* [TRY IT] Starting with the line that contains "(446,171,481,191) to (380,462,449,502)", write out each line through the end of the listing, unchanged. Output nothing else.

************

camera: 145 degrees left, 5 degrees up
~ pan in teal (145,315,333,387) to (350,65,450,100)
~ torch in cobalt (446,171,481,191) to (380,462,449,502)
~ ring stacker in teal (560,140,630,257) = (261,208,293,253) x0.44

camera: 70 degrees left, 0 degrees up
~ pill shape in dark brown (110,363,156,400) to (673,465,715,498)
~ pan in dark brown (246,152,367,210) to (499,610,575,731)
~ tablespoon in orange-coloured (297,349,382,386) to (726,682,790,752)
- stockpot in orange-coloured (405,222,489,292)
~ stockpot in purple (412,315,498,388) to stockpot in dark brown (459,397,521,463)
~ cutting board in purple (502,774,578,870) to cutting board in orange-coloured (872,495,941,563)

************

* [SOLUTION]
~ torch in cobalt (446,171,481,191) to (380,462,449,502)
~ ring stacker in teal (560,140,630,257) = (261,208,293,253) x0.44

camera: 70 degrees left, 0 degrees up
~ pill shape in dark brown (110,363,156,400) to (673,465,715,498)
~ pan in dark brown (246,152,367,210) to (499,610,575,731)
~ tablespoon in orange-coloured (297,349,382,386) to (726,682,790,752)
- stockpot in orange-coloured (405,222,489,292)
~ stockpot in purple (412,315,498,388) to stockpot in dark brown (459,397,521,463)
~ cutting board in purple (502,774,578,870) to cutting board in orange-coloured (872,495,941,563)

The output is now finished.